Data entries |
== == ==
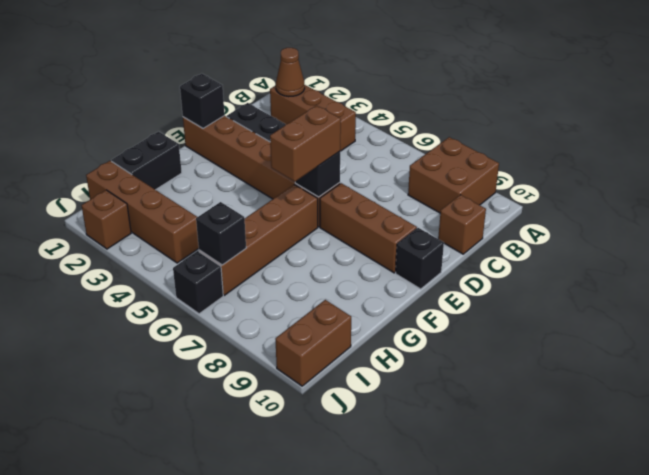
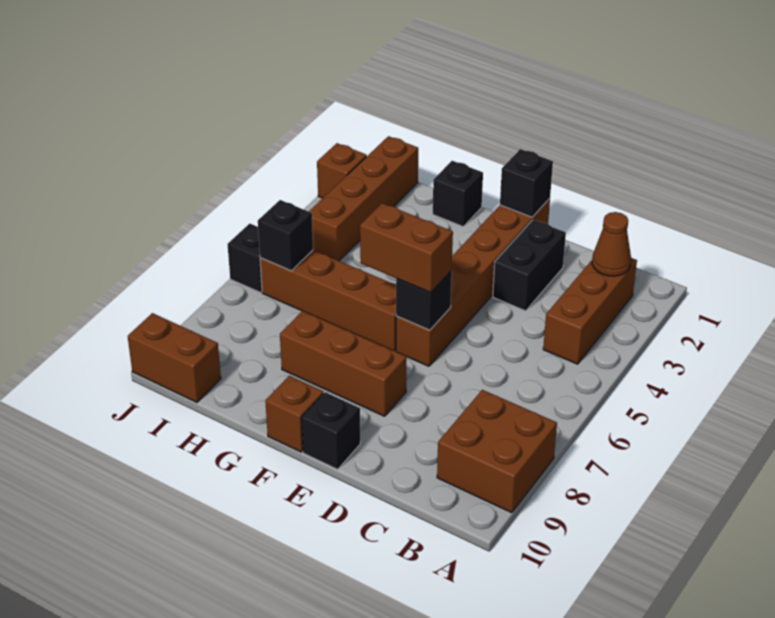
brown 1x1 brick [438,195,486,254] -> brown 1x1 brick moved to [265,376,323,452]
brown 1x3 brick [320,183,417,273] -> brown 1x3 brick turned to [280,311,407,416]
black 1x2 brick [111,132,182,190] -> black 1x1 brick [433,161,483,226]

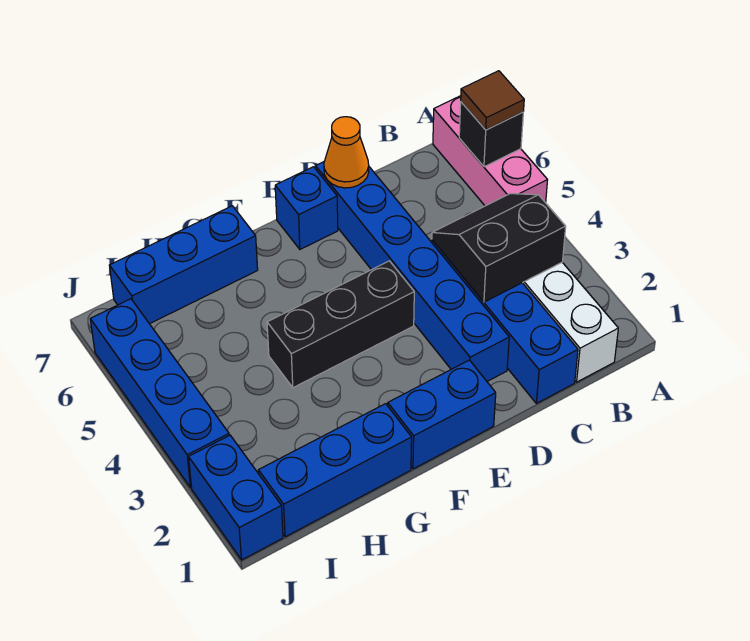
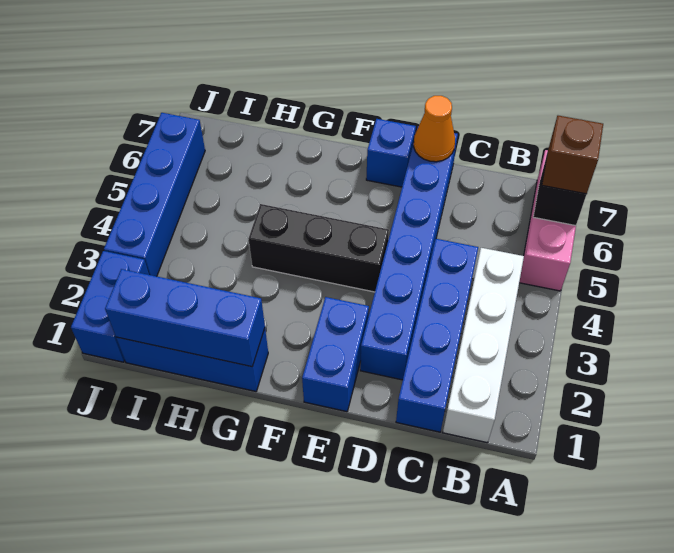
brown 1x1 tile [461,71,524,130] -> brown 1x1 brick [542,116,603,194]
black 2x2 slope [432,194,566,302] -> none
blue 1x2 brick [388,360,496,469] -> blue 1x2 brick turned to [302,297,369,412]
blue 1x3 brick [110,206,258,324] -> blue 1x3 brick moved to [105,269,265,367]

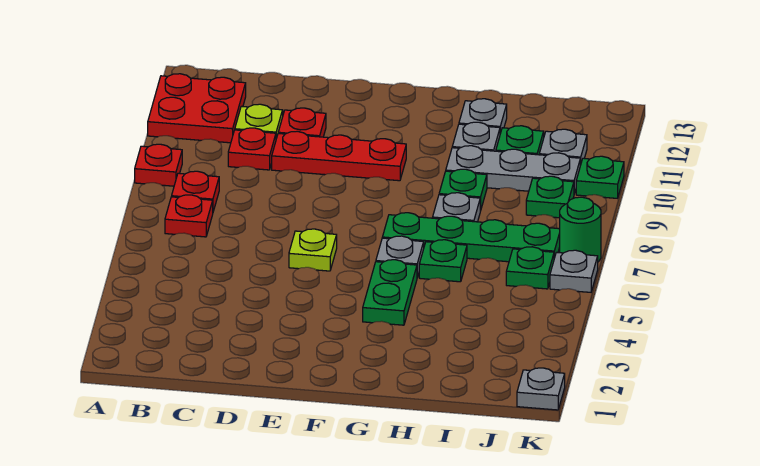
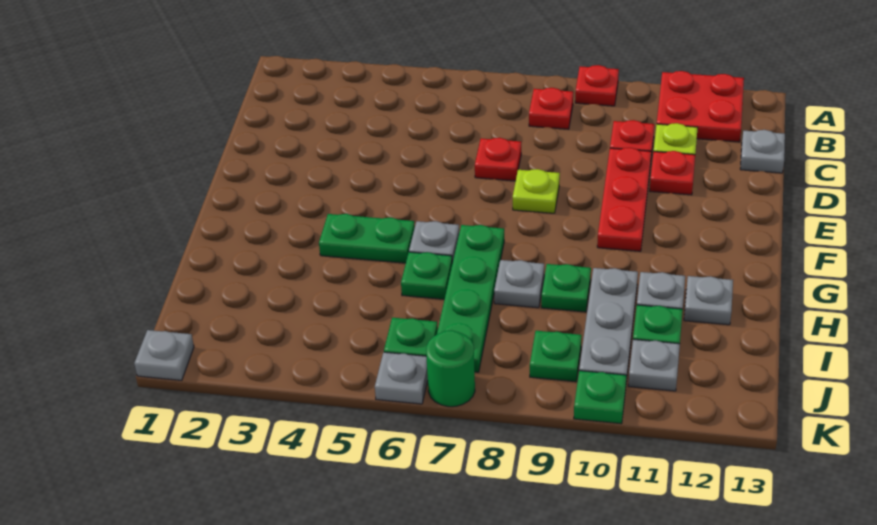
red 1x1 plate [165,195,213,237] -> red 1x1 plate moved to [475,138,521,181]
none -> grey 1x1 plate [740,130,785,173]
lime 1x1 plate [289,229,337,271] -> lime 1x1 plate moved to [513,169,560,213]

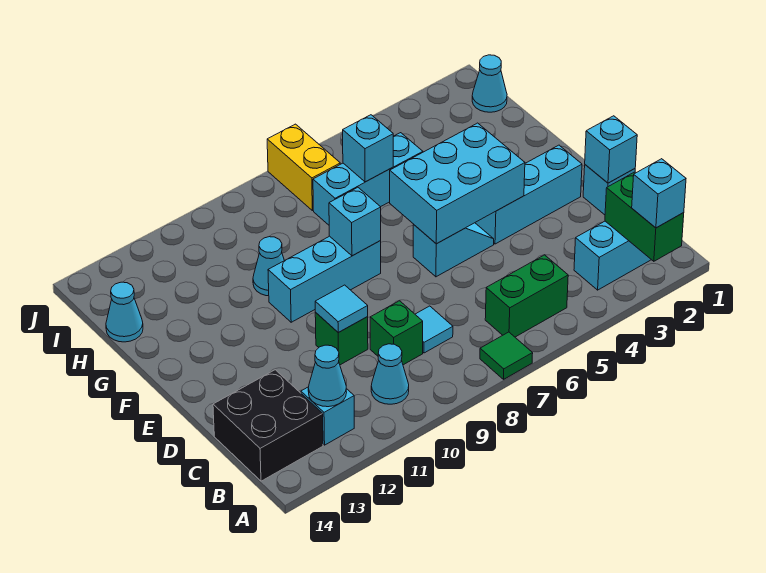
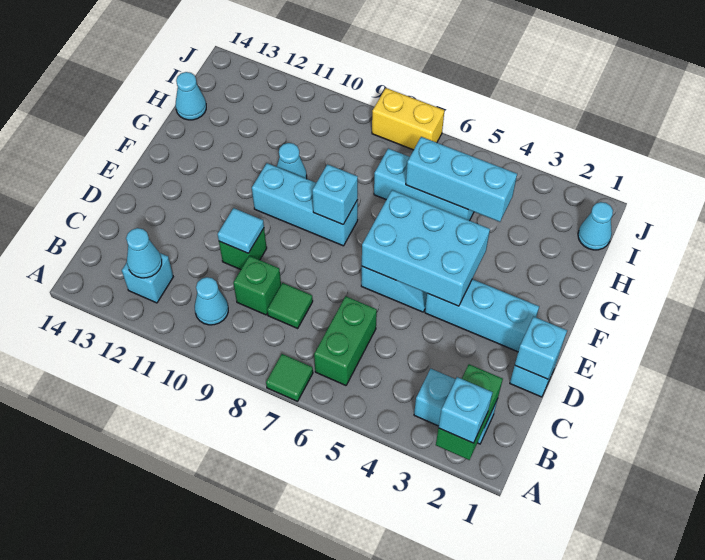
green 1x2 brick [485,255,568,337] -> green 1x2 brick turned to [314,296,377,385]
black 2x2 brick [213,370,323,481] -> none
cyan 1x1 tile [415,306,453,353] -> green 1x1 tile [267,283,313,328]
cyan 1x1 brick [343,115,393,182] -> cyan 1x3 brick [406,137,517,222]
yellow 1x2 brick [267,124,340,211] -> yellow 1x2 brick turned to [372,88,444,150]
== == ==
EXERCISE |
Give back exactly, and solely, the section of the data above bounded by the line containing "none -> grey 1x1 plate [740,130,785,173]" and the line containing "cyan 1x1 tile", both bounding lines included and pictures omitted.

EXERCISE RESULT |
none -> grey 1x1 plate [740,130,785,173]
lime 1x1 plate [289,229,337,271] -> lime 1x1 plate moved to [513,169,560,213]

green 1x2 brick [485,255,568,337] -> green 1x2 brick turned to [314,296,377,385]
black 2x2 brick [213,370,323,481] -> none
cyan 1x1 tile [415,306,453,353] -> green 1x1 tile [267,283,313,328]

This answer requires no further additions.